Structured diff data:
>>>

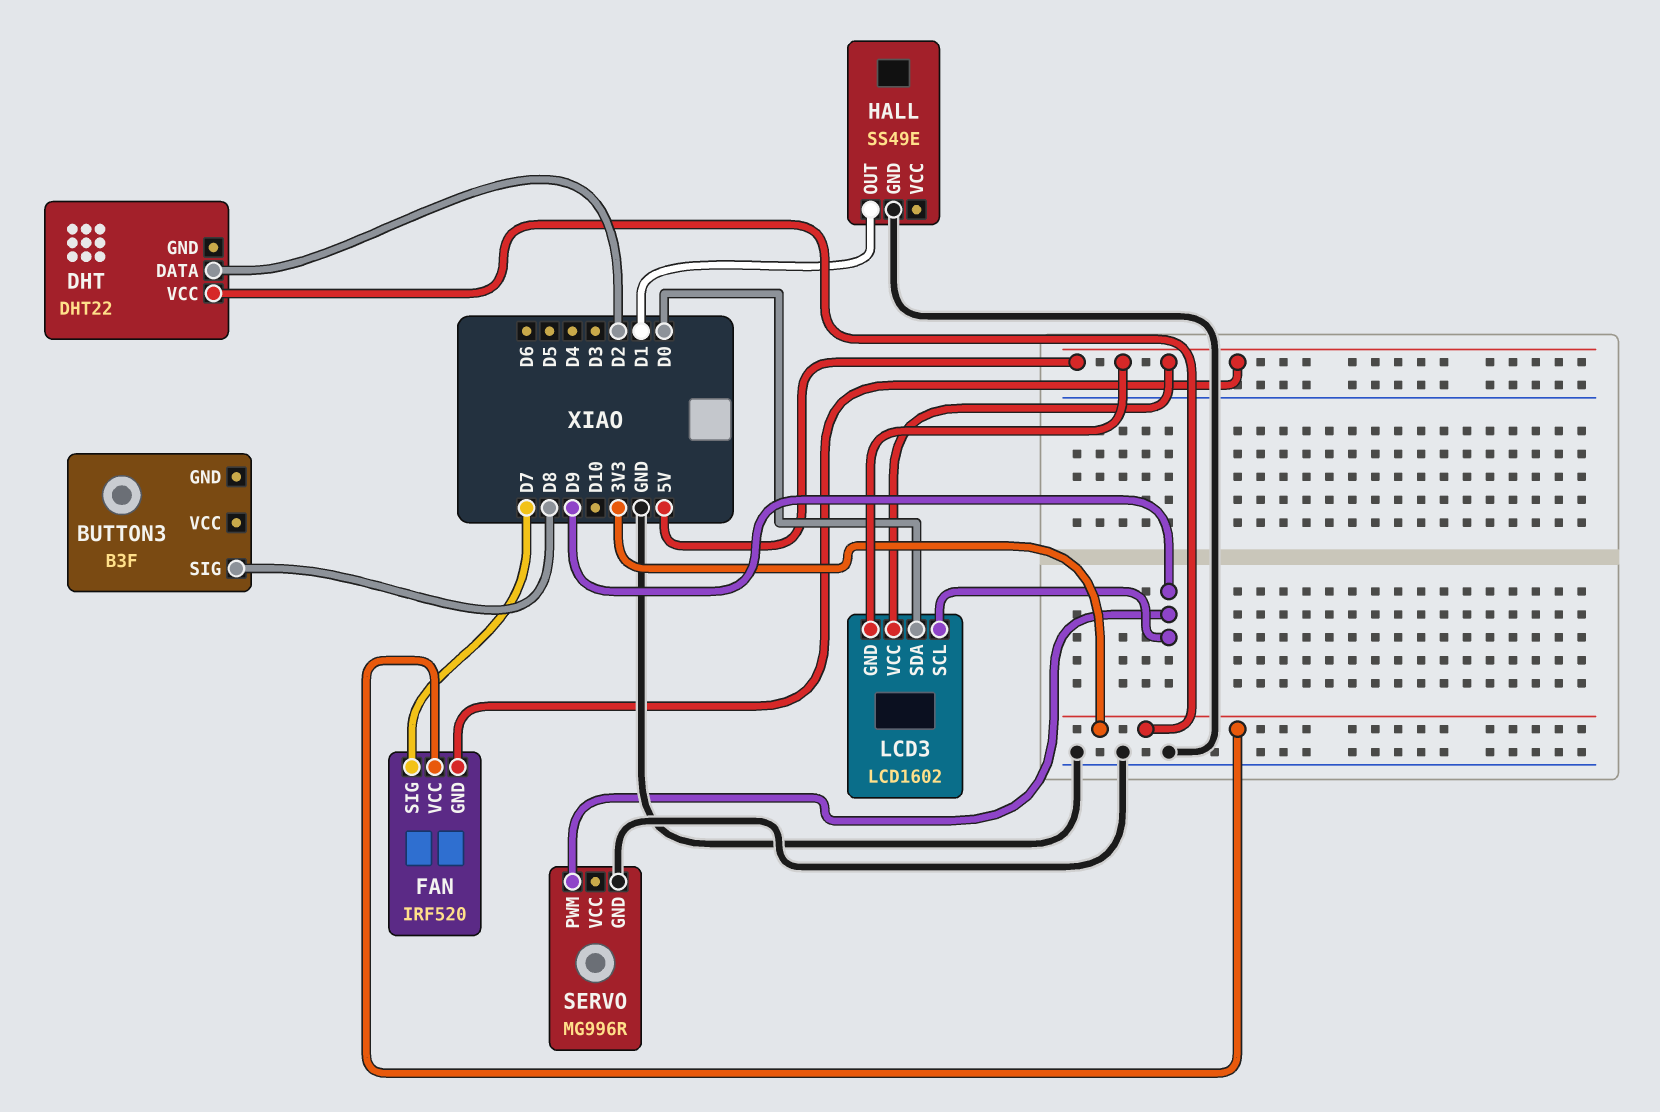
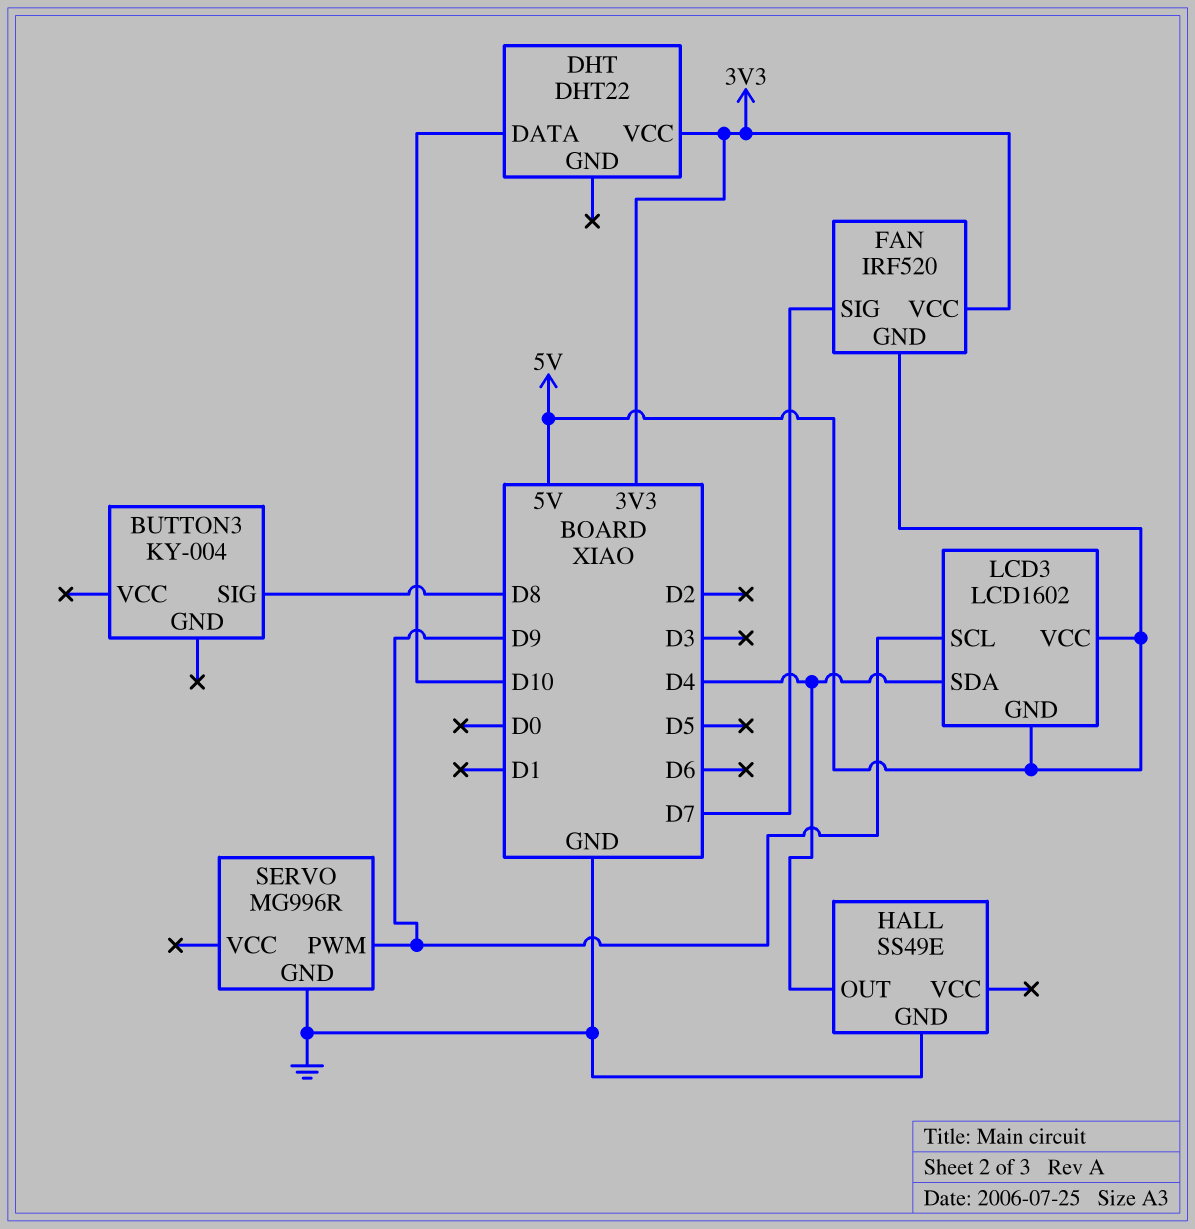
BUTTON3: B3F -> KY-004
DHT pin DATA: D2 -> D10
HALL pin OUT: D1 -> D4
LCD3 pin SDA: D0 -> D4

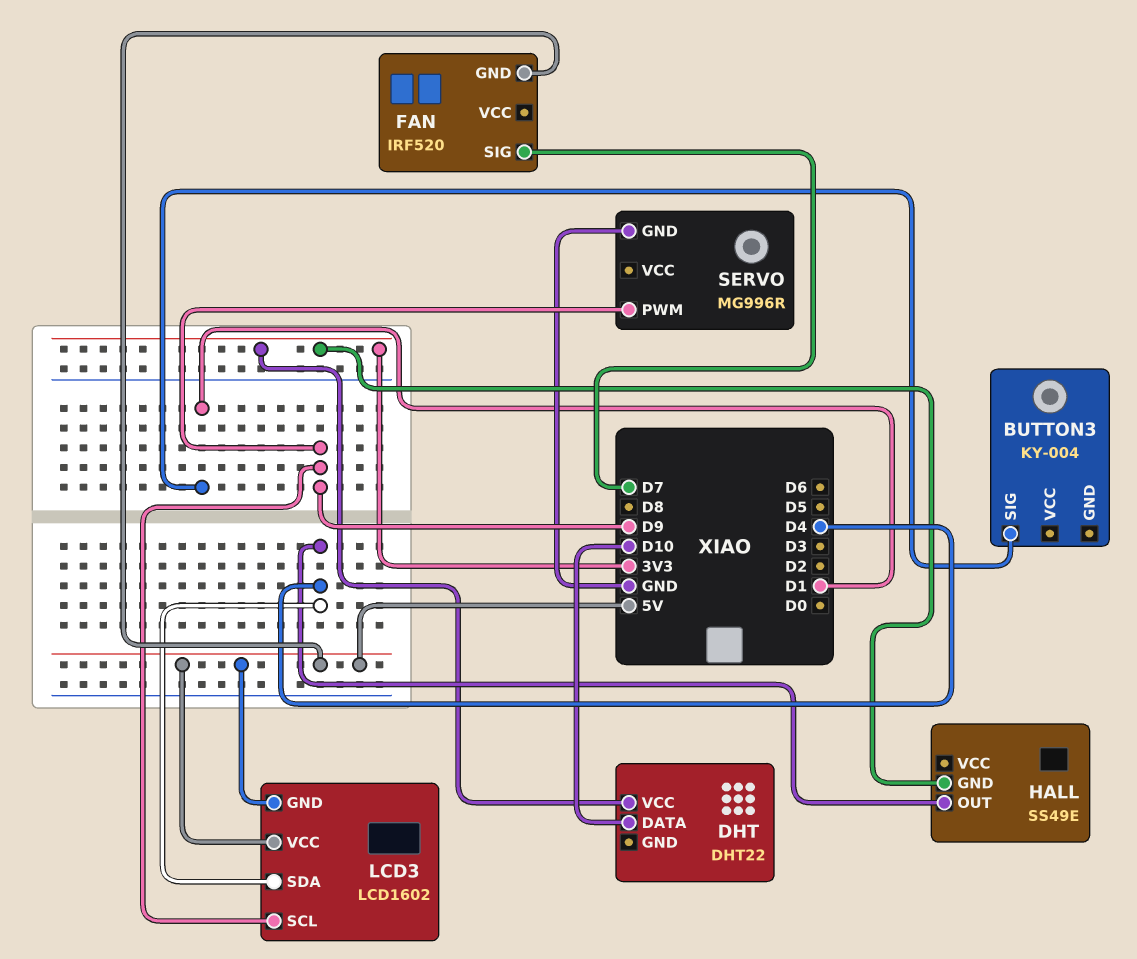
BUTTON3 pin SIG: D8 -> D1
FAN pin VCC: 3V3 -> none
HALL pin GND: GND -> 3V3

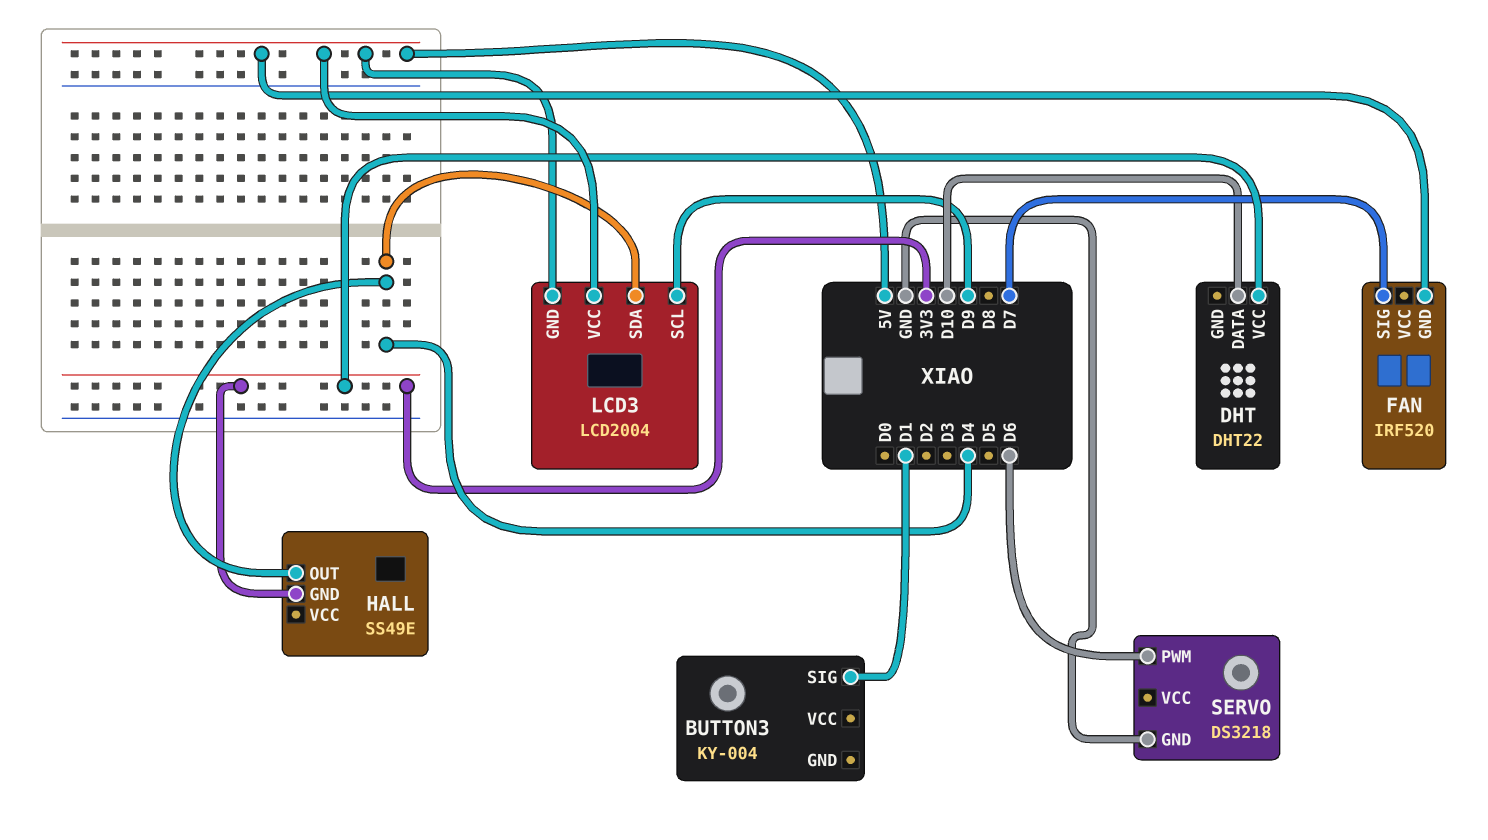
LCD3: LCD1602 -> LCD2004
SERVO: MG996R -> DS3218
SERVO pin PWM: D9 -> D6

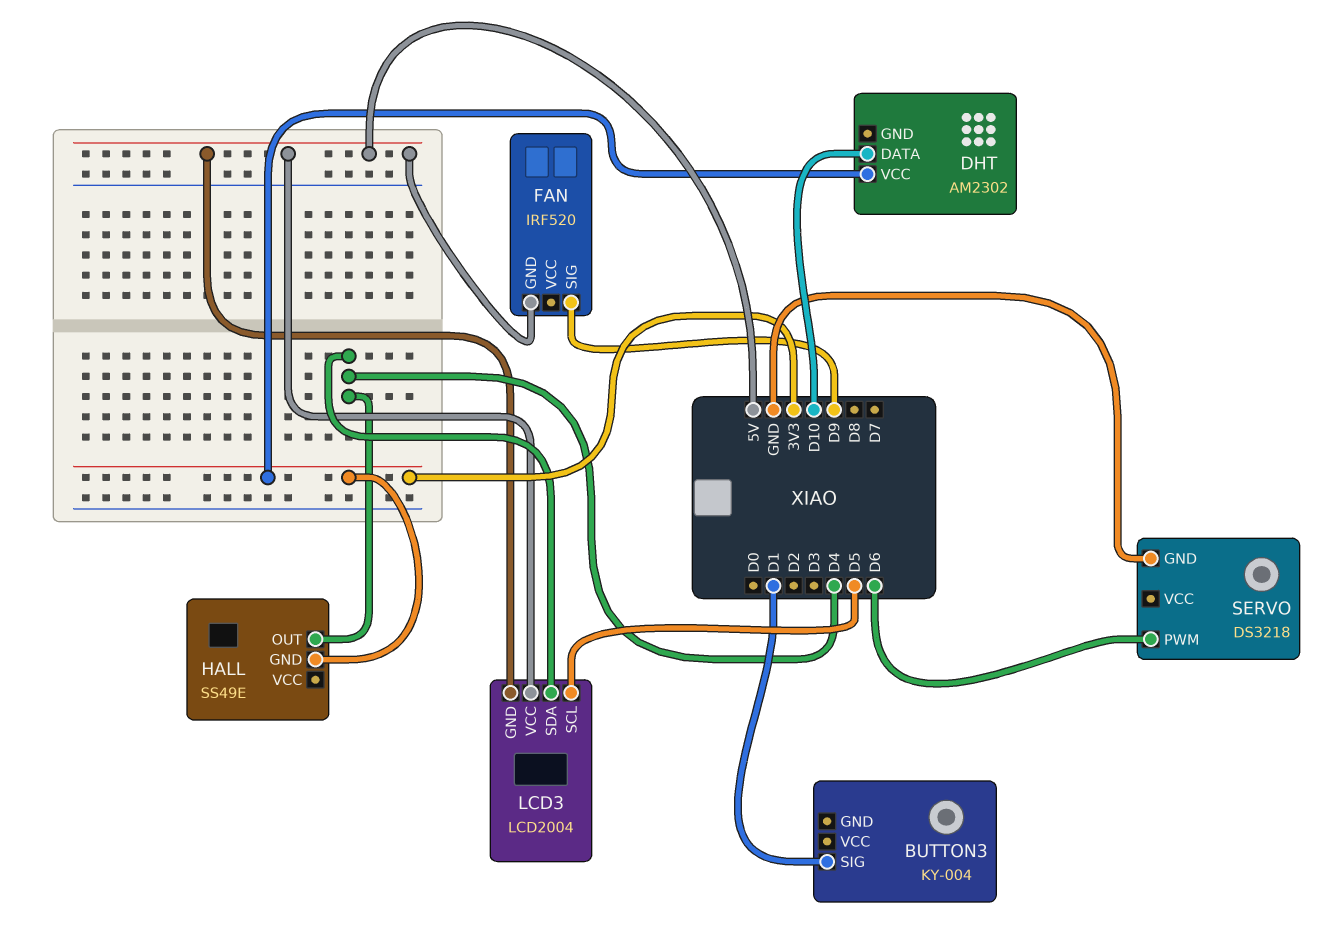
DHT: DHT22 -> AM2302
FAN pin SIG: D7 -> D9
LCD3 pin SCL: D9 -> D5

<<<
>>>

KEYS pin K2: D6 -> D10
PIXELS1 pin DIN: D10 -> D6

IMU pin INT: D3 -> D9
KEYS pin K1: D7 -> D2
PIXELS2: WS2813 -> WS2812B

<<<

■ Exercise prompt ■
Every line in the entries that contains the word "HALL" should be counted, and the total stated alone.

■ Answer below ■
2